## Material shown:
»»
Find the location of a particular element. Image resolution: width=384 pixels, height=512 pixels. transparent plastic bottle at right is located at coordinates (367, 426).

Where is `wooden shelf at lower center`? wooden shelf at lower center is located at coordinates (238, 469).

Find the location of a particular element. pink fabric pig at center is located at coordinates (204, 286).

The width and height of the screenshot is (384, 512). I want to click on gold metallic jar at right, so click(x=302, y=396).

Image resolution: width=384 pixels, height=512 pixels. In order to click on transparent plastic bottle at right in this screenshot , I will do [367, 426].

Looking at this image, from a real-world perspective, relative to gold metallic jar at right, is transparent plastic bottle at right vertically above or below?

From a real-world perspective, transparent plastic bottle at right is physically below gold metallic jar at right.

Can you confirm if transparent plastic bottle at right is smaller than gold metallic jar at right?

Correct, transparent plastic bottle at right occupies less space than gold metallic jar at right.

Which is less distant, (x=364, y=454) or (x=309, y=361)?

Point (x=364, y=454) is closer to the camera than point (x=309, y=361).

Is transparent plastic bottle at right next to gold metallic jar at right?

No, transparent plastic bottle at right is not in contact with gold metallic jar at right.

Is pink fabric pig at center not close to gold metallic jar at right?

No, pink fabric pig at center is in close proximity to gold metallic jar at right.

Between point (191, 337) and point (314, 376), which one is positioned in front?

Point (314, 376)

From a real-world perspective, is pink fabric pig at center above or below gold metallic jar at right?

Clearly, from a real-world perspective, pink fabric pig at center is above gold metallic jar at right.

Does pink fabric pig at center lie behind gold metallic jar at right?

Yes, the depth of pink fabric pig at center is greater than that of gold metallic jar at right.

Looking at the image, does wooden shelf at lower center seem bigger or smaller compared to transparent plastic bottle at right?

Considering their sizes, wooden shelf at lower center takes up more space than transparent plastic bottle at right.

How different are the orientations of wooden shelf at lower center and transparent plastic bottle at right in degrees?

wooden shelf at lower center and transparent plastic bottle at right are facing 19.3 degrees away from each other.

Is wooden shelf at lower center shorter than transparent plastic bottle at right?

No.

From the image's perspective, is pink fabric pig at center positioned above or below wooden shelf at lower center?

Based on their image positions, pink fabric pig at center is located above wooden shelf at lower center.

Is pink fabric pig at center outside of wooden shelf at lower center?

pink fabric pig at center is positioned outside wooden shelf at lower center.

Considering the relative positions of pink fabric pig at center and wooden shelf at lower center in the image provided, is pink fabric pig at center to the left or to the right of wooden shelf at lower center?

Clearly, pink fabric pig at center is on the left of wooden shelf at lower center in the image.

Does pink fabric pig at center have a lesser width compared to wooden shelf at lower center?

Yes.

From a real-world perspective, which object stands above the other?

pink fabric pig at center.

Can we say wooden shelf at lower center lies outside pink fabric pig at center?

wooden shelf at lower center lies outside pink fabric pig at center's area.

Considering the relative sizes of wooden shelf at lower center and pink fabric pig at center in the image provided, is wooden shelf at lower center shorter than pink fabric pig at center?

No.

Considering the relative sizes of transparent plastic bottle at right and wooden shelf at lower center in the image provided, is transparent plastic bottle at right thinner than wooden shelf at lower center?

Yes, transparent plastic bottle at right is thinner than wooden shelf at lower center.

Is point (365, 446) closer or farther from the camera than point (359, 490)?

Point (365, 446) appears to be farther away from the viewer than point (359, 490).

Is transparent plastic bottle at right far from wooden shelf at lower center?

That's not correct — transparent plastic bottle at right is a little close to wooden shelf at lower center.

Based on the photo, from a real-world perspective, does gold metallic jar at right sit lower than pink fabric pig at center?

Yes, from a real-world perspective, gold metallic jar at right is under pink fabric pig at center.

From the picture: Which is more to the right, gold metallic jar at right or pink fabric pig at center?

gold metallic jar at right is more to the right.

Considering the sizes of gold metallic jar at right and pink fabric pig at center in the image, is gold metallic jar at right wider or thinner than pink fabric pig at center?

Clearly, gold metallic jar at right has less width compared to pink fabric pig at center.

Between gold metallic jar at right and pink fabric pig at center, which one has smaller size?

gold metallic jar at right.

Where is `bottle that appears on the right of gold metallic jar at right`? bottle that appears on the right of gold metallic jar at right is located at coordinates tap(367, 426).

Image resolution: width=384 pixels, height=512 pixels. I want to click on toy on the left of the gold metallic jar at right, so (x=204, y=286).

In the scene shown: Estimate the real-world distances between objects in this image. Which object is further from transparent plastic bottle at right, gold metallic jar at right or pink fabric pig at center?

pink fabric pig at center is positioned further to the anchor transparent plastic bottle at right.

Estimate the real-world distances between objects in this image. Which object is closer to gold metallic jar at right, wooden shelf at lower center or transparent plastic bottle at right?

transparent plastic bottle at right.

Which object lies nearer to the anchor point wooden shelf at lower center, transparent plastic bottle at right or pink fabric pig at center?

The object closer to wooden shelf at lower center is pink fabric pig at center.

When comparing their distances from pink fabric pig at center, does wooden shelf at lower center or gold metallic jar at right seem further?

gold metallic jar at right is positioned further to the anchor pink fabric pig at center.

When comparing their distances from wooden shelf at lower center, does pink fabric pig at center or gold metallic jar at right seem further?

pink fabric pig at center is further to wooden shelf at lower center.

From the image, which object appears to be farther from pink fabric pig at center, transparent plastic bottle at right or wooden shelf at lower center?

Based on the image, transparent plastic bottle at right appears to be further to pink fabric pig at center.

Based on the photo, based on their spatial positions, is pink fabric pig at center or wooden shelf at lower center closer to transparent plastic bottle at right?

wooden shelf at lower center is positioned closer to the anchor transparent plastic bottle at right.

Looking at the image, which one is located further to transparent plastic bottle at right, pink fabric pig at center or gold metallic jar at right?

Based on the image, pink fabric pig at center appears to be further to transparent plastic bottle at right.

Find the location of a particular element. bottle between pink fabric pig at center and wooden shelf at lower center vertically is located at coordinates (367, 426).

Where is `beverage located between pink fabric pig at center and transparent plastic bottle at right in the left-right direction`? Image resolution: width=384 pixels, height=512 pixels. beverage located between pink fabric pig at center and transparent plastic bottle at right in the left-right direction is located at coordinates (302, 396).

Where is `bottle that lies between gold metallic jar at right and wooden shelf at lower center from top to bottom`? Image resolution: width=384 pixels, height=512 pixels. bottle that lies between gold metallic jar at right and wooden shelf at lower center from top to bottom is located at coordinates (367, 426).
««
## Aim:
Pick out each line in the listing above that contains the word "objects", and copy those lines.

## Solution for this problem:
In the scene shown: Estimate the real-world distances between objects in this image. Which object is further from transparent plastic bottle at right, gold metallic jar at right or pink fabric pig at center?
Estimate the real-world distances between objects in this image. Which object is closer to gold metallic jar at right, wooden shelf at lower center or transparent plastic bottle at right?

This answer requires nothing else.